*To do:* Could you give again exactly, and only, the lines from the one holding "red semicircle: (96, 169) -> (60, 132), moved" through the end of the data, both ends included, with pictures left out?

::::::::

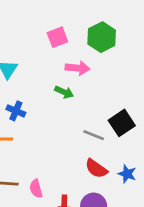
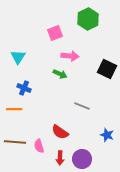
green hexagon: (102, 37) -> (88, 19), moved
black square: (122, 123) -> (107, 69), moved, turned -30
red semicircle: (96, 169) -> (60, 132), moved

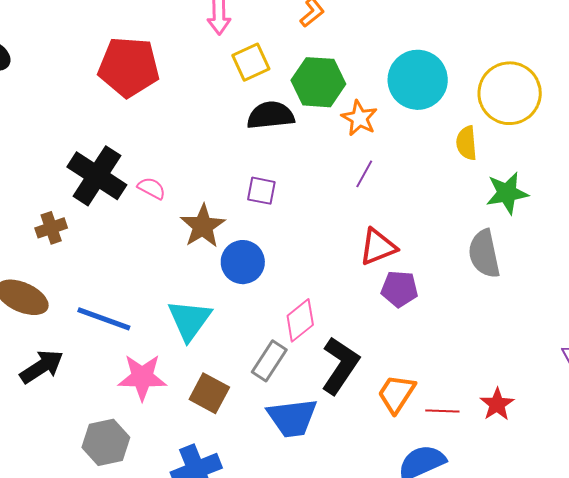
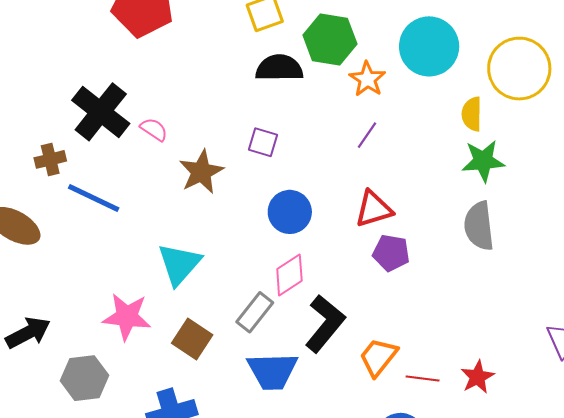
green star: (507, 193) -> (483, 161), moved
blue circle: (243, 262) -> (290, 212), moved
blue line: (104, 319) -> (94, 198), moved
black arrow: (42, 367) -> (28, 333), moved

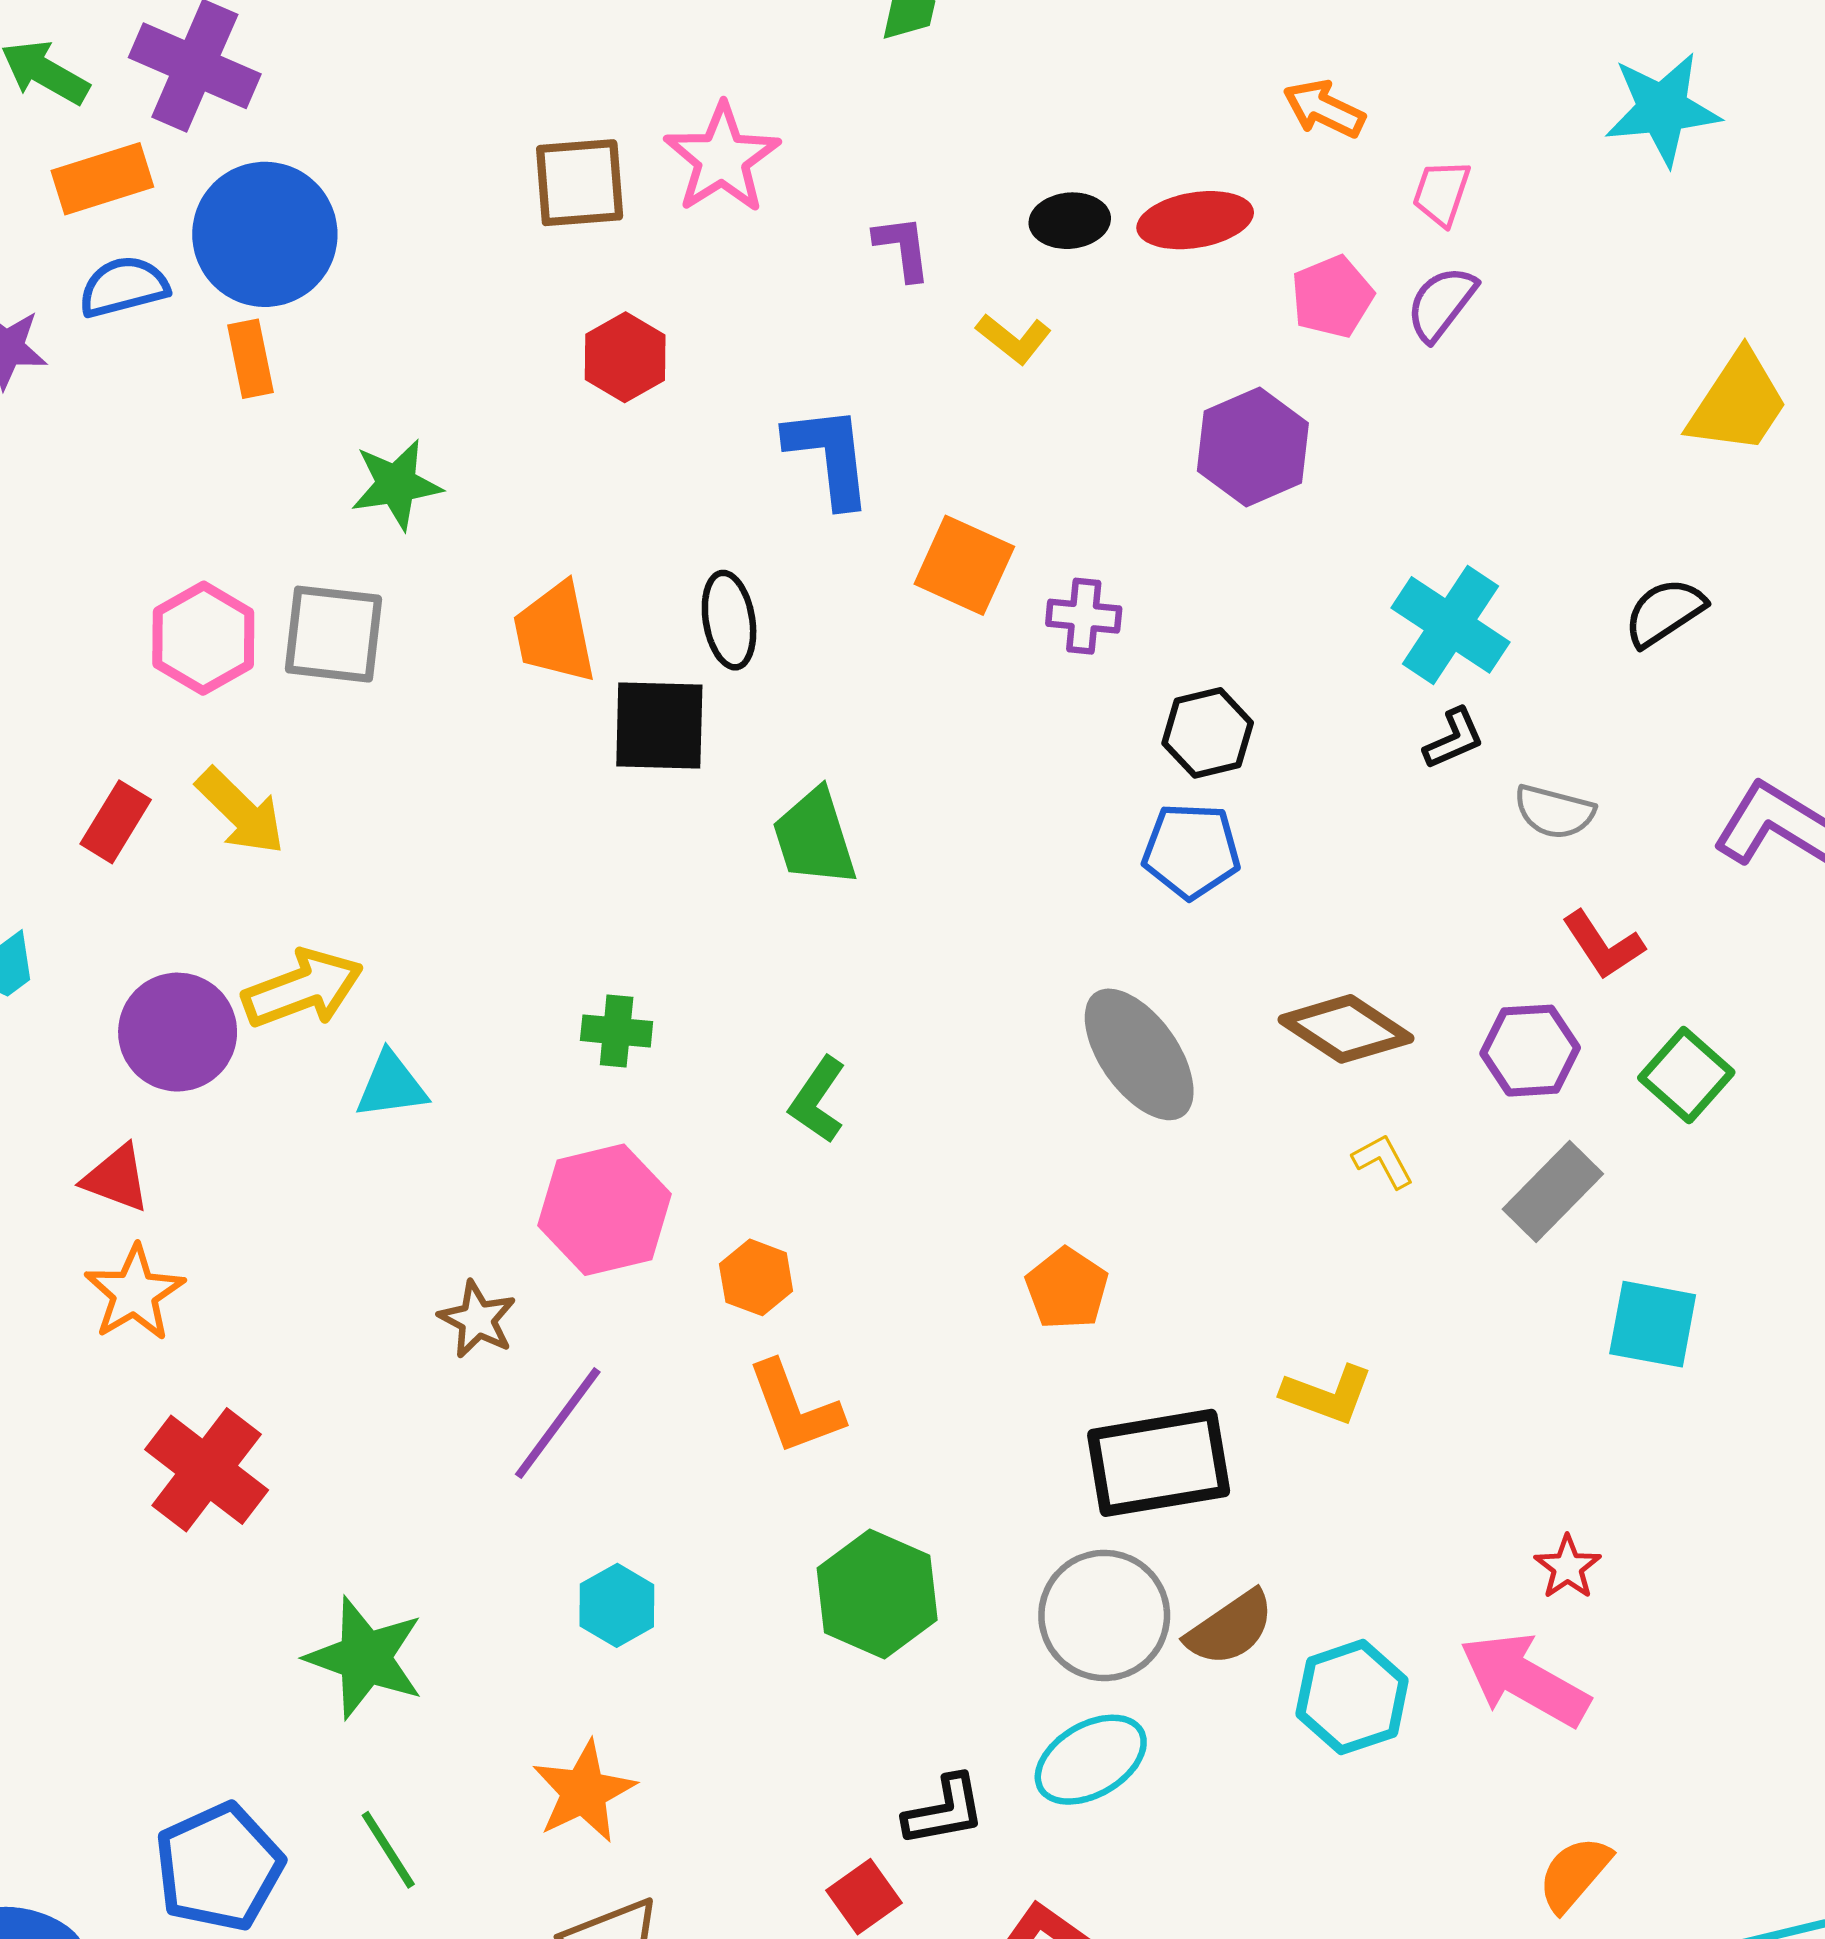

::::::::

*Answer for this exercise:*
red semicircle: (96, 169) -> (60, 132), moved

green star: (507, 193) -> (483, 161), moved
blue circle: (243, 262) -> (290, 212), moved
blue line: (104, 319) -> (94, 198), moved
black arrow: (42, 367) -> (28, 333), moved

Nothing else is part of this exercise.